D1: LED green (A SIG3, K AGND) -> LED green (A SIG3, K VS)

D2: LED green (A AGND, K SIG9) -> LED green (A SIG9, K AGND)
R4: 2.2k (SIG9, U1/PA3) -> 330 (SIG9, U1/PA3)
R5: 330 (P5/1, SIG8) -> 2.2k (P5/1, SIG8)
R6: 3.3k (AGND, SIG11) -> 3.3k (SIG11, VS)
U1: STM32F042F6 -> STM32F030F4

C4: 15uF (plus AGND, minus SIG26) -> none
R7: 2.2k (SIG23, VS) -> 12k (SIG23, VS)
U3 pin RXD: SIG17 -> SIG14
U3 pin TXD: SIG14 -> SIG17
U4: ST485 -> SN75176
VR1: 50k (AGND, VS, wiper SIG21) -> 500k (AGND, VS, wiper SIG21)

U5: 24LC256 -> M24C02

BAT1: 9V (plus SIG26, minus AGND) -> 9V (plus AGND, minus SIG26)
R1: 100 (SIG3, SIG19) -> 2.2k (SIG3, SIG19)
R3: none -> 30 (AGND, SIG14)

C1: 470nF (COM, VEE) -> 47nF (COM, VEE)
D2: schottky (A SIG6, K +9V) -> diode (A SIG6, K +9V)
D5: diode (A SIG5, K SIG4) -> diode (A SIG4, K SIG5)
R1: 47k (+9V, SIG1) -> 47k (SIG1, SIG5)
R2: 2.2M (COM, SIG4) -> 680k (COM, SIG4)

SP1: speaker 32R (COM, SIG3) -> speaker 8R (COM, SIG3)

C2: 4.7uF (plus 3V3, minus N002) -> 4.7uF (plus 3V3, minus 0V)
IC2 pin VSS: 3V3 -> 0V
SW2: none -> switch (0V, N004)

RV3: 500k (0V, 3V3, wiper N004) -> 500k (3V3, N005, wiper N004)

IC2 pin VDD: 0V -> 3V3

- [Task statement]: After reading the material above, repeat all of it exactly.

- [Exercise result]:
D1: LED green (A SIG3, K AGND) -> LED green (A SIG3, K VS)

D2: LED green (A AGND, K SIG9) -> LED green (A SIG9, K AGND)
R4: 2.2k (SIG9, U1/PA3) -> 330 (SIG9, U1/PA3)
R5: 330 (P5/1, SIG8) -> 2.2k (P5/1, SIG8)
R6: 3.3k (AGND, SIG11) -> 3.3k (SIG11, VS)
U1: STM32F042F6 -> STM32F030F4

C4: 15uF (plus AGND, minus SIG26) -> none
R7: 2.2k (SIG23, VS) -> 12k (SIG23, VS)
U3 pin RXD: SIG17 -> SIG14
U3 pin TXD: SIG14 -> SIG17
U4: ST485 -> SN75176
VR1: 50k (AGND, VS, wiper SIG21) -> 500k (AGND, VS, wiper SIG21)

U5: 24LC256 -> M24C02

BAT1: 9V (plus SIG26, minus AGND) -> 9V (plus AGND, minus SIG26)
R1: 100 (SIG3, SIG19) -> 2.2k (SIG3, SIG19)
R3: none -> 30 (AGND, SIG14)

C1: 470nF (COM, VEE) -> 47nF (COM, VEE)
D2: schottky (A SIG6, K +9V) -> diode (A SIG6, K +9V)
D5: diode (A SIG5, K SIG4) -> diode (A SIG4, K SIG5)
R1: 47k (+9V, SIG1) -> 47k (SIG1, SIG5)
R2: 2.2M (COM, SIG4) -> 680k (COM, SIG4)

SP1: speaker 32R (COM, SIG3) -> speaker 8R (COM, SIG3)

C2: 4.7uF (plus 3V3, minus N002) -> 4.7uF (plus 3V3, minus 0V)
IC2 pin VSS: 3V3 -> 0V
SW2: none -> switch (0V, N004)

RV3: 500k (0V, 3V3, wiper N004) -> 500k (3V3, N005, wiper N004)

IC2 pin VDD: 0V -> 3V3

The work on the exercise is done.